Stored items
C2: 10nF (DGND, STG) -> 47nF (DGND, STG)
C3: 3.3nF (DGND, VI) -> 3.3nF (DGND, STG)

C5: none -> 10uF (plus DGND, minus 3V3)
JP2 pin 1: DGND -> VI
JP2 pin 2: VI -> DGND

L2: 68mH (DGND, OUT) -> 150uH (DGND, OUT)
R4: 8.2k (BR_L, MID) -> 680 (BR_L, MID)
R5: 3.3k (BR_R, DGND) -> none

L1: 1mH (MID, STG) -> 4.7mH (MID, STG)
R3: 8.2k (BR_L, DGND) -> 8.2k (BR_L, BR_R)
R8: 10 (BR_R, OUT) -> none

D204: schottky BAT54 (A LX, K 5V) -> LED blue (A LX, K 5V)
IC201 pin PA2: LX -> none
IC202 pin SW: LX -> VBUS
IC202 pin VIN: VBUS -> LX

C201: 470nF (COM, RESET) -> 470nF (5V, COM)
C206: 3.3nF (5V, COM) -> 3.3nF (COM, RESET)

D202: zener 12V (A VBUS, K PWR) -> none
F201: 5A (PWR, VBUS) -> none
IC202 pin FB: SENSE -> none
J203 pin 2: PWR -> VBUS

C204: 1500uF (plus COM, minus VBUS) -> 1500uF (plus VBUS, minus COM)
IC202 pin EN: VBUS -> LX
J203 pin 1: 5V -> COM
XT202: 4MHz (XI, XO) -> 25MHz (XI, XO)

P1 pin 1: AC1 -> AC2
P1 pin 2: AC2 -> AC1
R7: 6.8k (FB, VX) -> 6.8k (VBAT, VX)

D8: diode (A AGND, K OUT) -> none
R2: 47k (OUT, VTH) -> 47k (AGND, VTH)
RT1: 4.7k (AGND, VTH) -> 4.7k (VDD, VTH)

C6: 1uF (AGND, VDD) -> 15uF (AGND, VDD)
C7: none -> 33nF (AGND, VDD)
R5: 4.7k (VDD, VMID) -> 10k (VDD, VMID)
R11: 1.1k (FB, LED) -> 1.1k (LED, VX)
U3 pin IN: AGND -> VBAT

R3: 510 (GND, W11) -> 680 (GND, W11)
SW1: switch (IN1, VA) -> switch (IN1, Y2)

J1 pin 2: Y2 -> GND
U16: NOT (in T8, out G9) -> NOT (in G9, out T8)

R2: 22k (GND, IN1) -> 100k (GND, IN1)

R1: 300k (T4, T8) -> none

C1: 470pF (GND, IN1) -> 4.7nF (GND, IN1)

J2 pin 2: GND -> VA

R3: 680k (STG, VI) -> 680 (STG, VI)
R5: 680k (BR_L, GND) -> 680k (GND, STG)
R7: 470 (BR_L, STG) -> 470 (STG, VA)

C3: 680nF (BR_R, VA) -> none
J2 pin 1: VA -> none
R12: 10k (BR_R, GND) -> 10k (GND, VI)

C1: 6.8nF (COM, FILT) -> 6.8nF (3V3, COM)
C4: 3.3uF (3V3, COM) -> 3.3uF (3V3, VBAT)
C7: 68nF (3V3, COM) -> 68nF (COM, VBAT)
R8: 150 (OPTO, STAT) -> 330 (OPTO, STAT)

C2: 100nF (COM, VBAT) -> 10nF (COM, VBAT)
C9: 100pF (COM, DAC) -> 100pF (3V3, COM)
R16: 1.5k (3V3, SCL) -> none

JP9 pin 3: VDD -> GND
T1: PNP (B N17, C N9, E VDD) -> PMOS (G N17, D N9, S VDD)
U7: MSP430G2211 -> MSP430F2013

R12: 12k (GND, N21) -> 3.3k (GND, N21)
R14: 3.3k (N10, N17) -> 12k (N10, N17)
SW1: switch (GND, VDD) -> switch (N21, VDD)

What needs to be done – Each record above is to be reproduced word for word.

Expected answer –
C2: 10nF (DGND, STG) -> 47nF (DGND, STG)
C3: 3.3nF (DGND, VI) -> 3.3nF (DGND, STG)

C5: none -> 10uF (plus DGND, minus 3V3)
JP2 pin 1: DGND -> VI
JP2 pin 2: VI -> DGND

L2: 68mH (DGND, OUT) -> 150uH (DGND, OUT)
R4: 8.2k (BR_L, MID) -> 680 (BR_L, MID)
R5: 3.3k (BR_R, DGND) -> none

L1: 1mH (MID, STG) -> 4.7mH (MID, STG)
R3: 8.2k (BR_L, DGND) -> 8.2k (BR_L, BR_R)
R8: 10 (BR_R, OUT) -> none

D204: schottky BAT54 (A LX, K 5V) -> LED blue (A LX, K 5V)
IC201 pin PA2: LX -> none
IC202 pin SW: LX -> VBUS
IC202 pin VIN: VBUS -> LX

C201: 470nF (COM, RESET) -> 470nF (5V, COM)
C206: 3.3nF (5V, COM) -> 3.3nF (COM, RESET)

D202: zener 12V (A VBUS, K PWR) -> none
F201: 5A (PWR, VBUS) -> none
IC202 pin FB: SENSE -> none
J203 pin 2: PWR -> VBUS

C204: 1500uF (plus COM, minus VBUS) -> 1500uF (plus VBUS, minus COM)
IC202 pin EN: VBUS -> LX
J203 pin 1: 5V -> COM
XT202: 4MHz (XI, XO) -> 25MHz (XI, XO)

P1 pin 1: AC1 -> AC2
P1 pin 2: AC2 -> AC1
R7: 6.8k (FB, VX) -> 6.8k (VBAT, VX)

D8: diode (A AGND, K OUT) -> none
R2: 47k (OUT, VTH) -> 47k (AGND, VTH)
RT1: 4.7k (AGND, VTH) -> 4.7k (VDD, VTH)

C6: 1uF (AGND, VDD) -> 15uF (AGND, VDD)
C7: none -> 33nF (AGND, VDD)
R5: 4.7k (VDD, VMID) -> 10k (VDD, VMID)
R11: 1.1k (FB, LED) -> 1.1k (LED, VX)
U3 pin IN: AGND -> VBAT

R3: 510 (GND, W11) -> 680 (GND, W11)
SW1: switch (IN1, VA) -> switch (IN1, Y2)

J1 pin 2: Y2 -> GND
U16: NOT (in T8, out G9) -> NOT (in G9, out T8)

R2: 22k (GND, IN1) -> 100k (GND, IN1)

R1: 300k (T4, T8) -> none

C1: 470pF (GND, IN1) -> 4.7nF (GND, IN1)

J2 pin 2: GND -> VA

R3: 680k (STG, VI) -> 680 (STG, VI)
R5: 680k (BR_L, GND) -> 680k (GND, STG)
R7: 470 (BR_L, STG) -> 470 (STG, VA)

C3: 680nF (BR_R, VA) -> none
J2 pin 1: VA -> none
R12: 10k (BR_R, GND) -> 10k (GND, VI)

C1: 6.8nF (COM, FILT) -> 6.8nF (3V3, COM)
C4: 3.3uF (3V3, COM) -> 3.3uF (3V3, VBAT)
C7: 68nF (3V3, COM) -> 68nF (COM, VBAT)
R8: 150 (OPTO, STAT) -> 330 (OPTO, STAT)

C2: 100nF (COM, VBAT) -> 10nF (COM, VBAT)
C9: 100pF (COM, DAC) -> 100pF (3V3, COM)
R16: 1.5k (3V3, SCL) -> none

JP9 pin 3: VDD -> GND
T1: PNP (B N17, C N9, E VDD) -> PMOS (G N17, D N9, S VDD)
U7: MSP430G2211 -> MSP430F2013

R12: 12k (GND, N21) -> 3.3k (GND, N21)
R14: 3.3k (N10, N17) -> 12k (N10, N17)
SW1: switch (GND, VDD) -> switch (N21, VDD)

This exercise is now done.